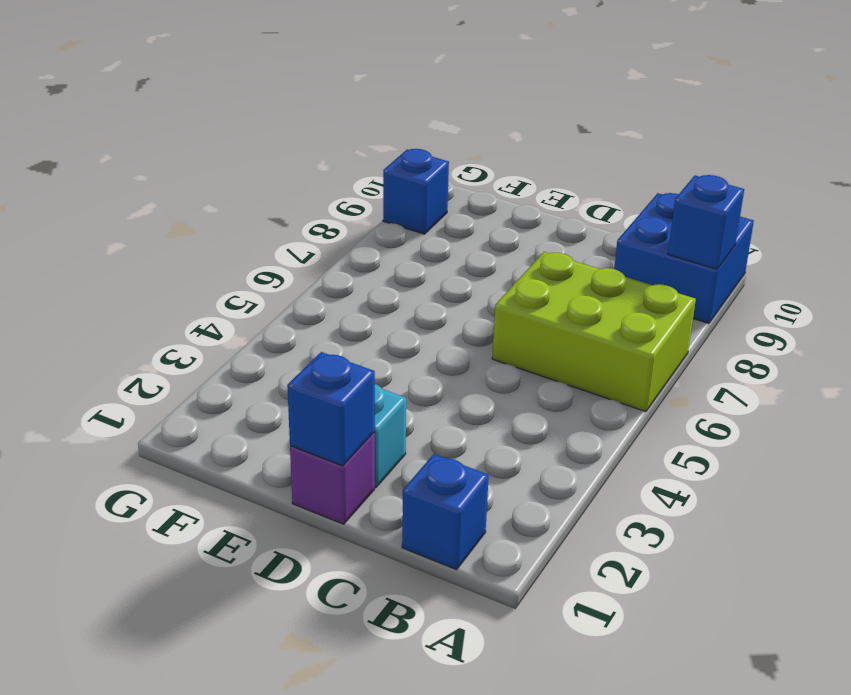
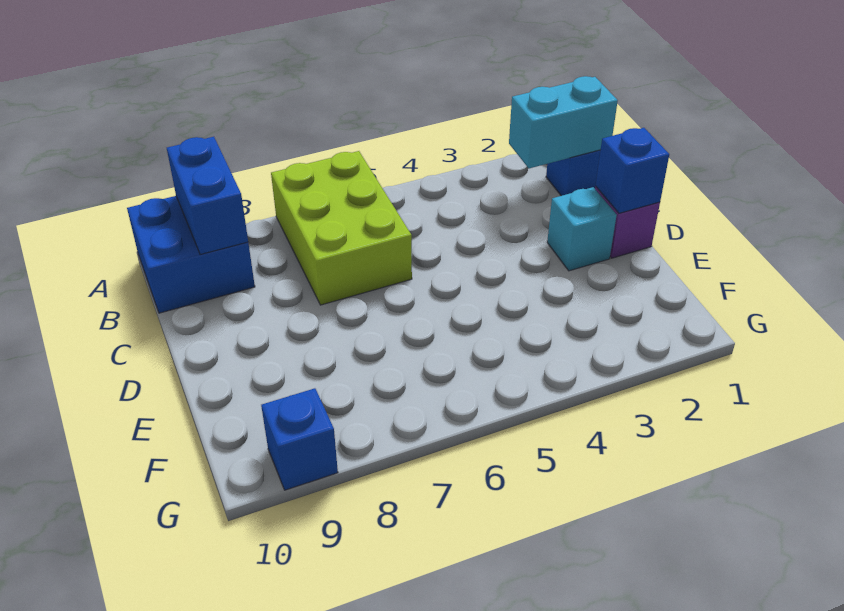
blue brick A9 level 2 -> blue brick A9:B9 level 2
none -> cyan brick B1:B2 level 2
• • • • • • •
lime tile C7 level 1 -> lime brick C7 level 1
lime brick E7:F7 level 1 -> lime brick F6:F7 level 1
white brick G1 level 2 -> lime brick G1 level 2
• • • • • • •
Task to complete: Everything above from the line containing "blue brick A9 level" through the line containing "none -> cyan brick B1:B2 level 2" must be copied exactly. Nothing outside that range belongs in the answer.

Expected answer:
blue brick A9 level 2 -> blue brick A9:B9 level 2
none -> cyan brick B1:B2 level 2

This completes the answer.